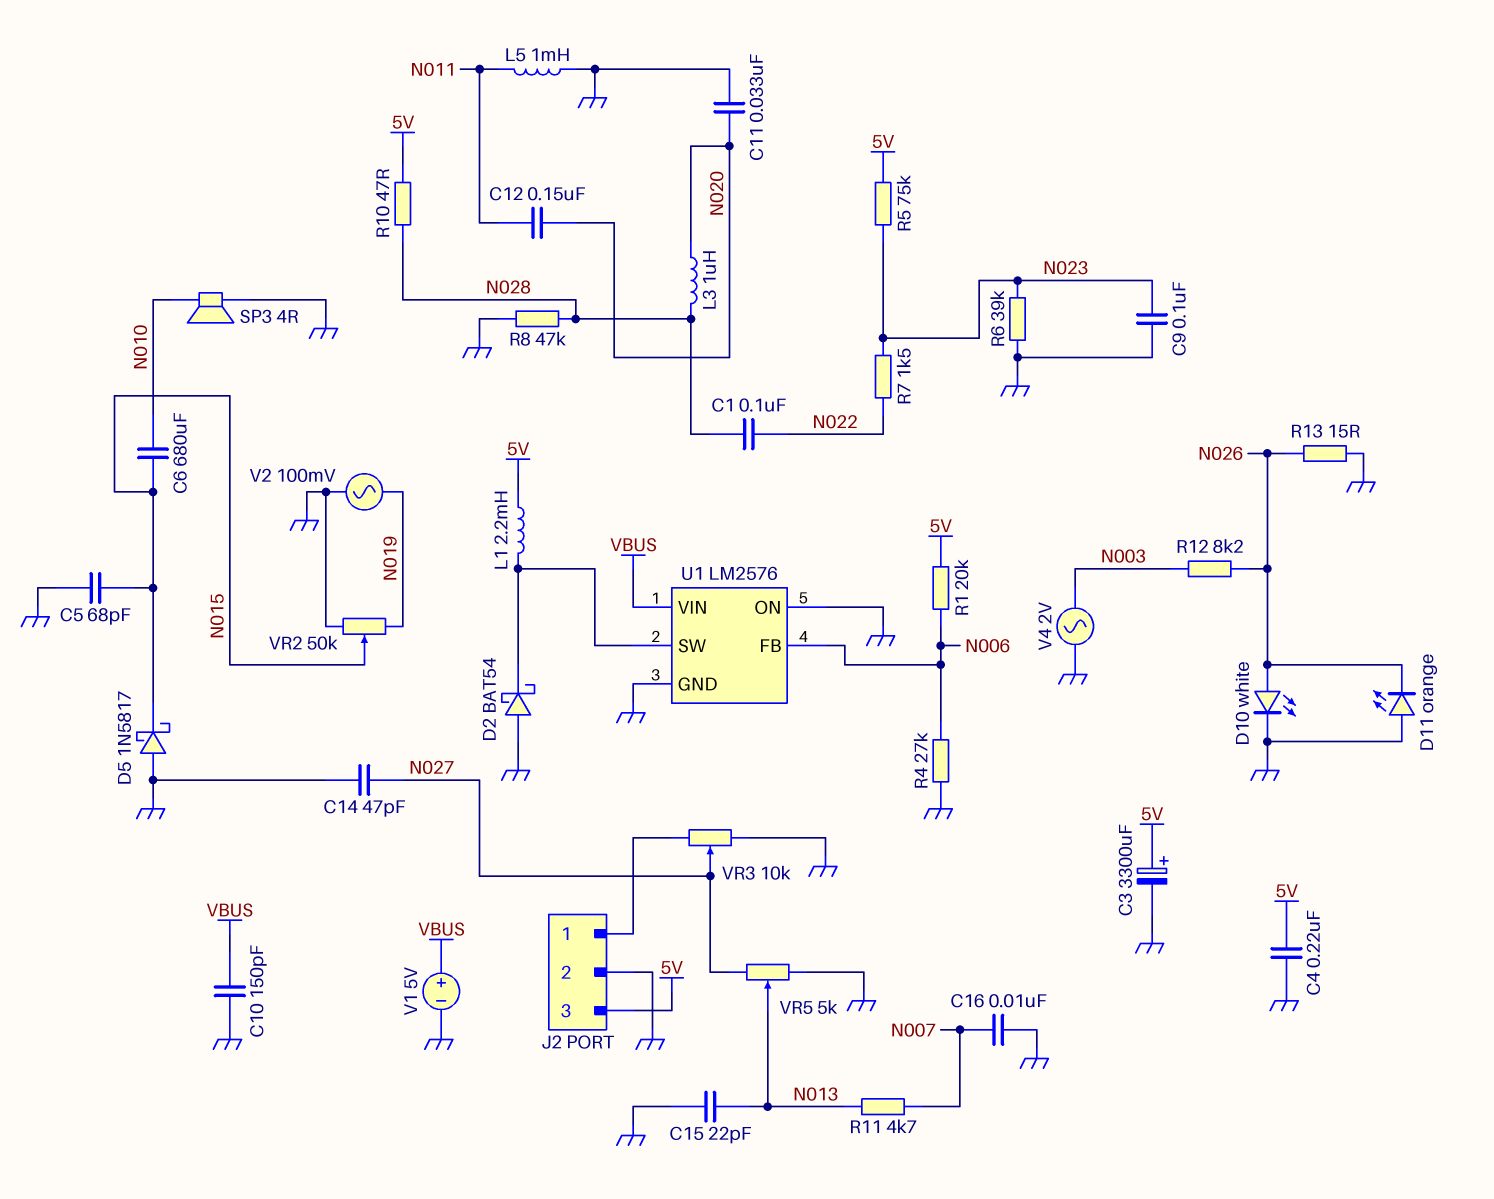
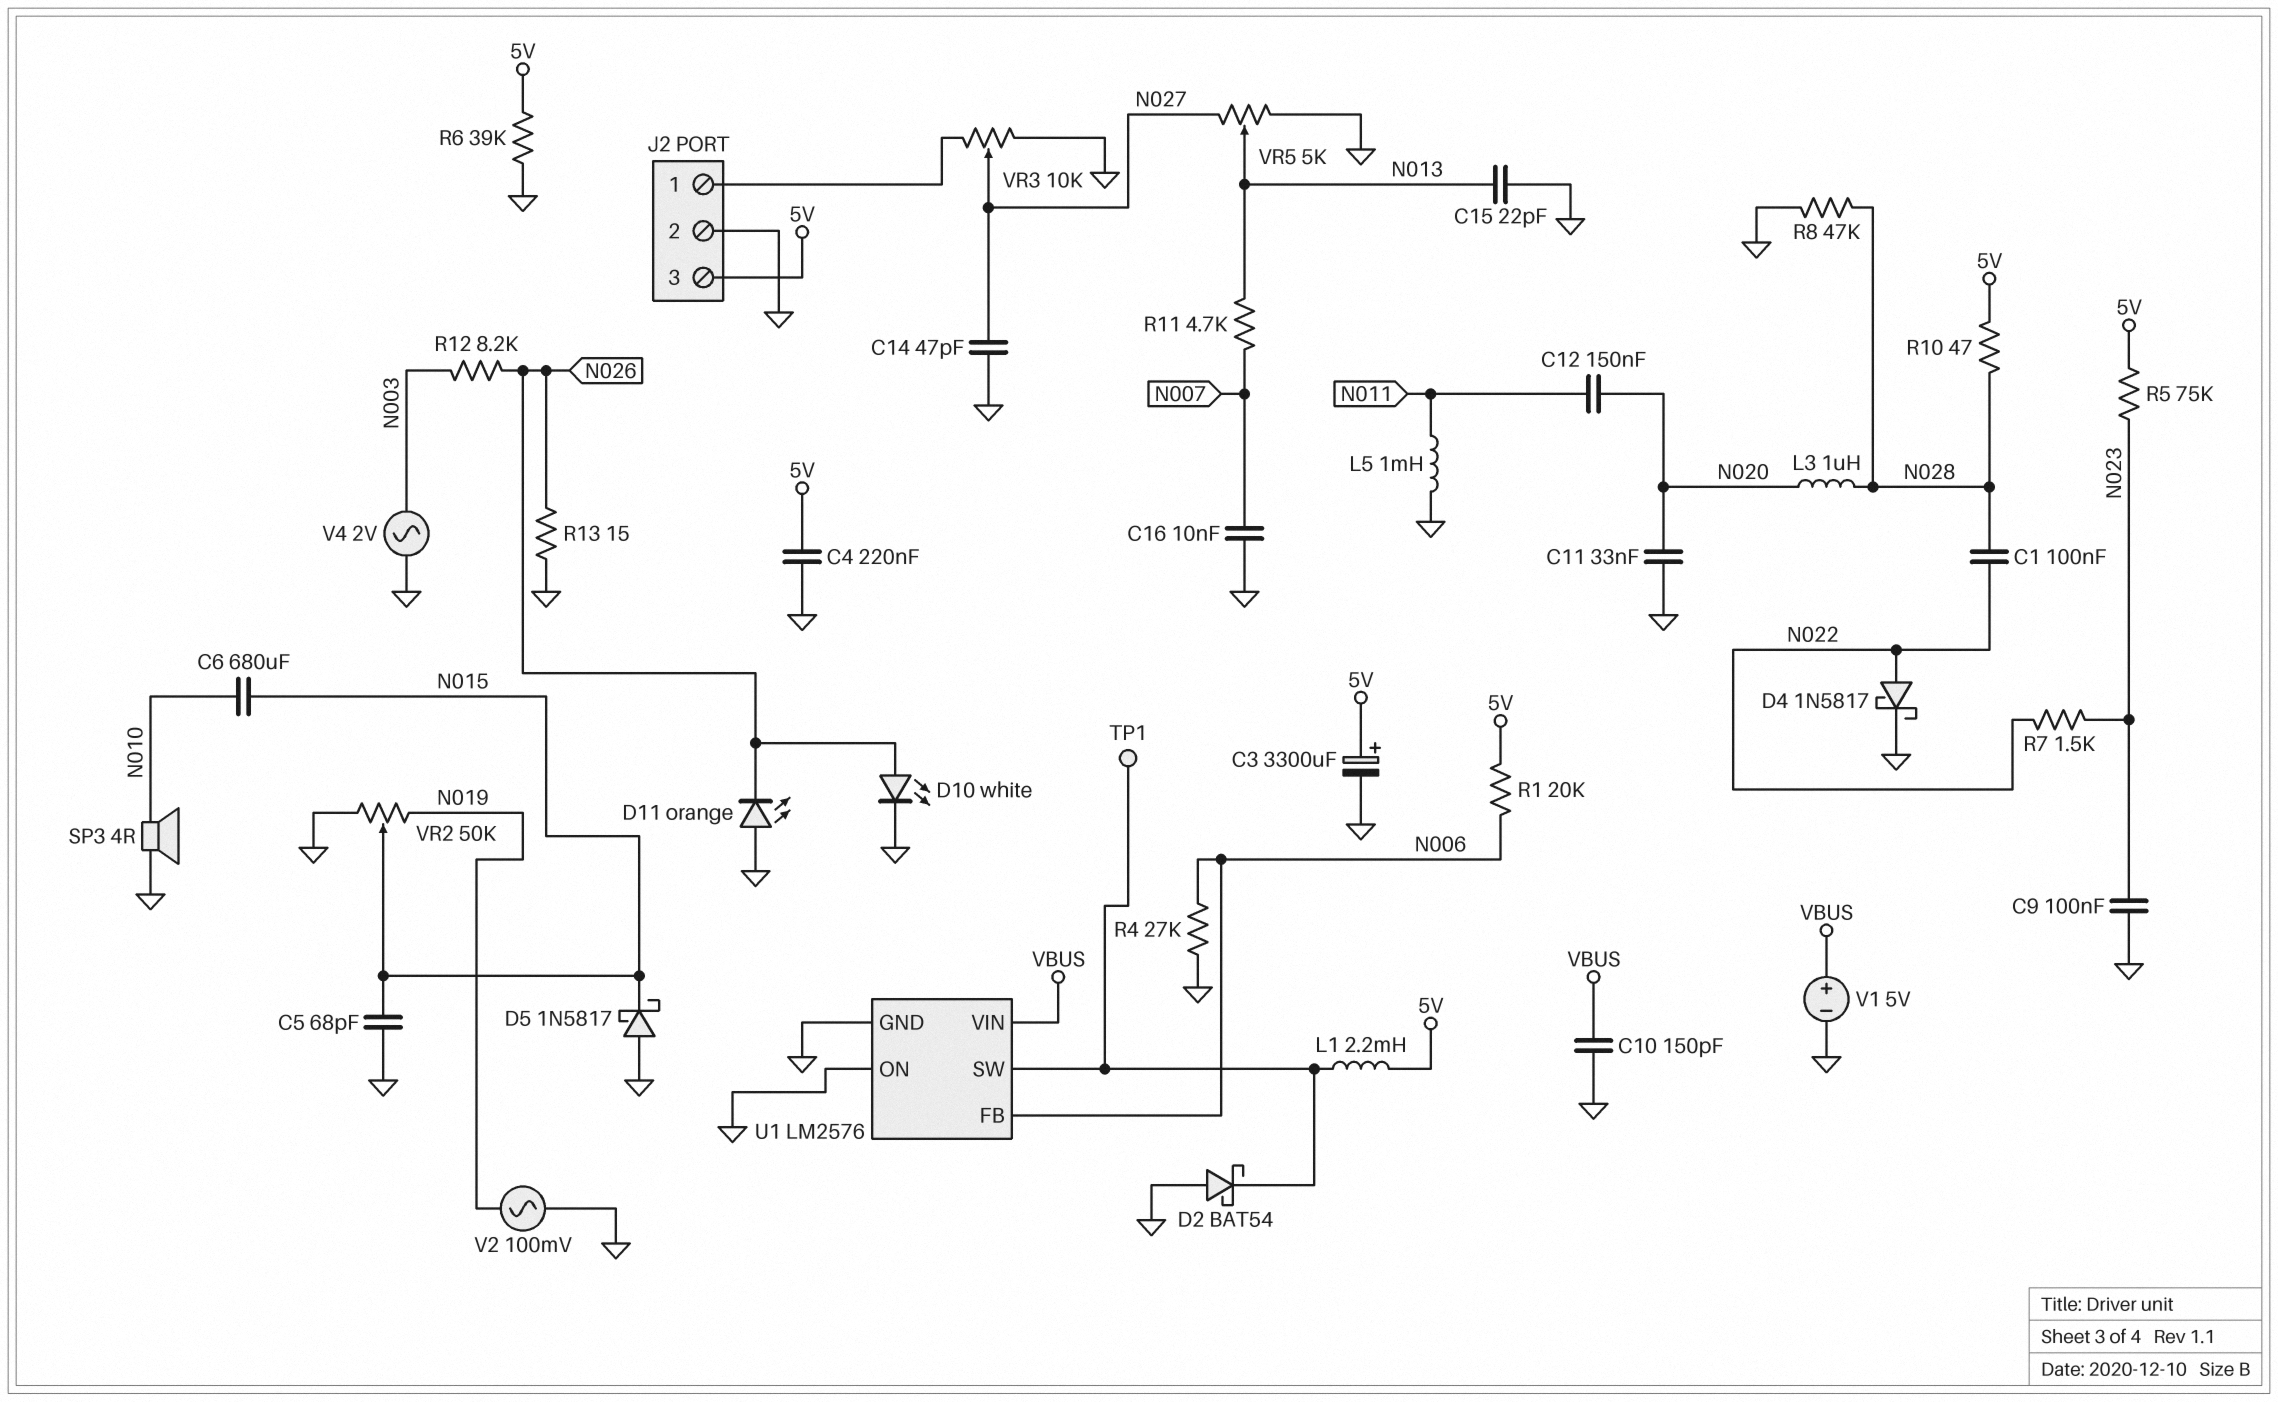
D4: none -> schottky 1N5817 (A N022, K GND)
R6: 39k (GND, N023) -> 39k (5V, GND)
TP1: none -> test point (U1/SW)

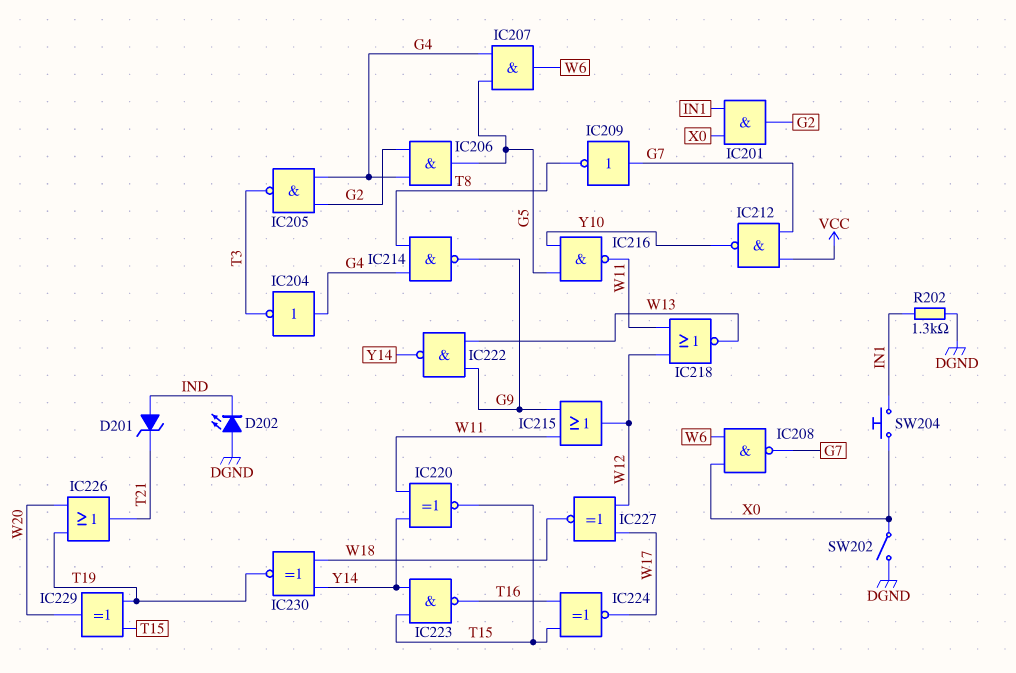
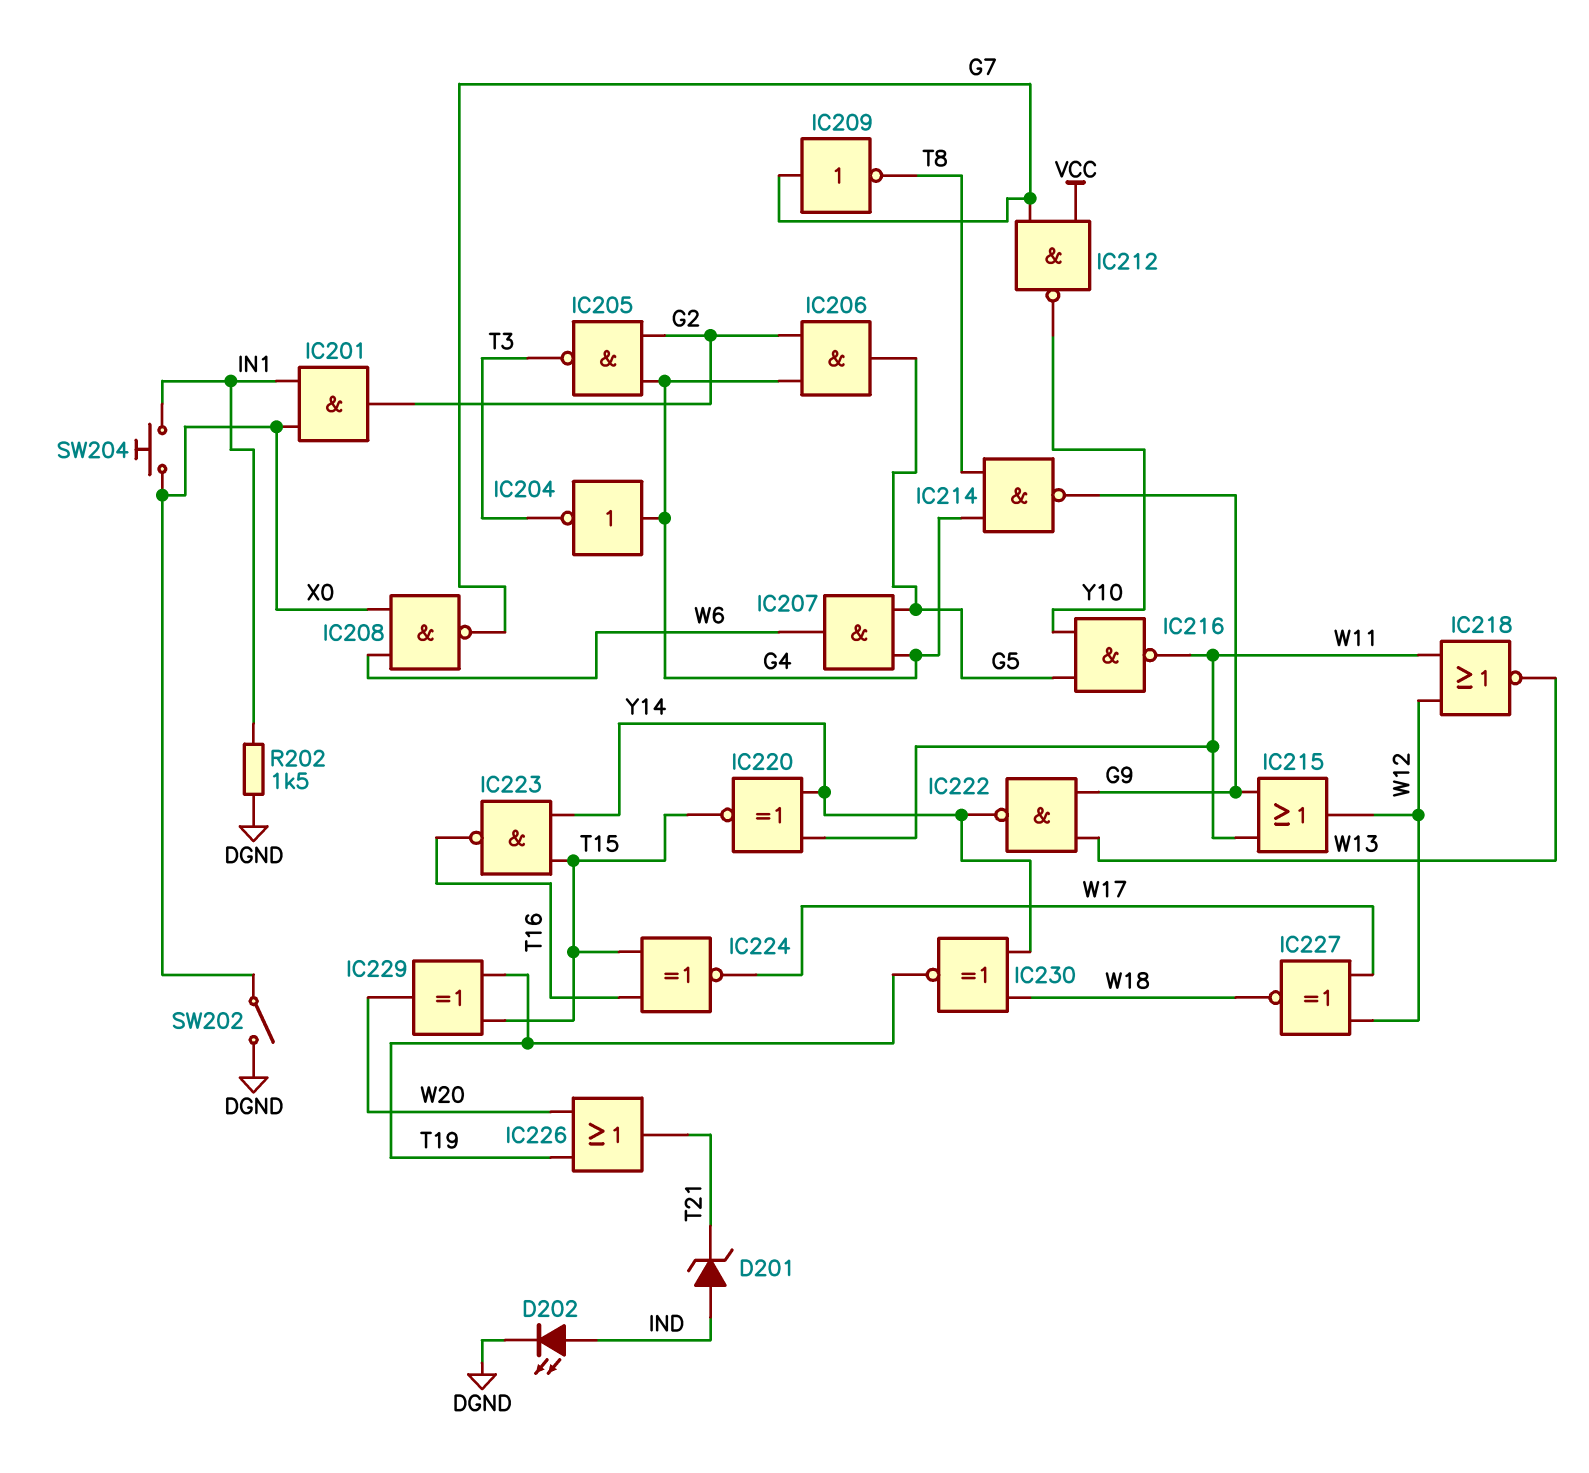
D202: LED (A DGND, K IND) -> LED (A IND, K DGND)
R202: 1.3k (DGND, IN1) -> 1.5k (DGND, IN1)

::::::::::

- The task:
From the listing above, copy every line that includes the word "DGND".

- Output:
D202: LED (A DGND, K IND) -> LED (A IND, K DGND)
R202: 1.3k (DGND, IN1) -> 1.5k (DGND, IN1)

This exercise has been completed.